- Work instruction
Every line of the data below is to be given again as it appears, with the images removed.

- Material provided
*** Begin section ***

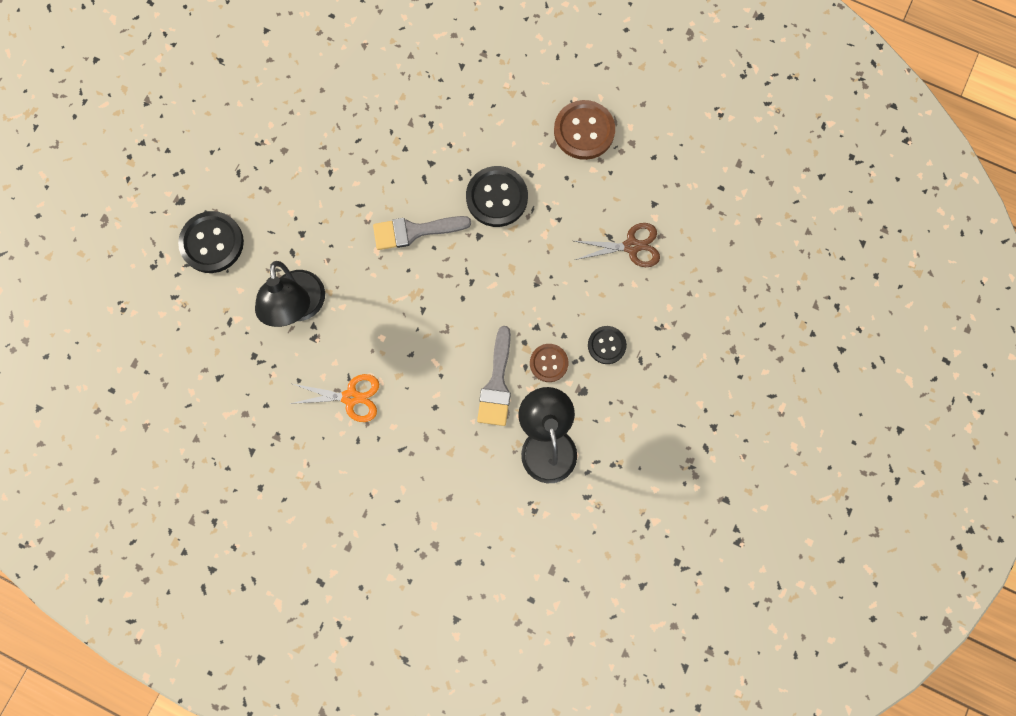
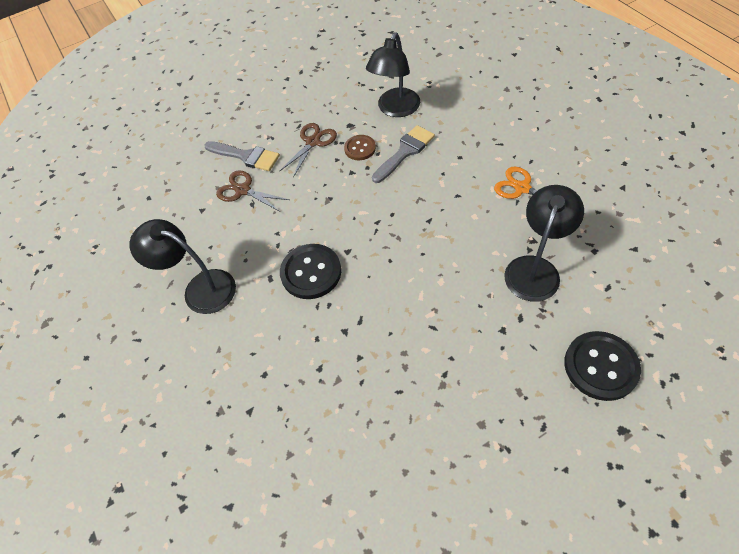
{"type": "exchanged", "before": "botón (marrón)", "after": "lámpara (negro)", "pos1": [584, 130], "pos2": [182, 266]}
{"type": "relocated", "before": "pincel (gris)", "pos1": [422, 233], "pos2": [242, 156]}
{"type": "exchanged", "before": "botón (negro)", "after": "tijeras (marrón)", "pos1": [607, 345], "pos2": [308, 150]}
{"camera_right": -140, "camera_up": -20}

*** End section ***

- Written solution
{"type": "exchanged", "before": "botón (marrón)", "after": "lámpara (negro)", "pos1": [584, 130], "pos2": [182, 266]}
{"type": "relocated", "before": "pincel (gris)", "pos1": [422, 233], "pos2": [242, 156]}
{"type": "exchanged", "before": "botón (negro)", "after": "tijeras (marrón)", "pos1": [607, 345], "pos2": [308, 150]}
{"camera_right": -140, "camera_up": -20}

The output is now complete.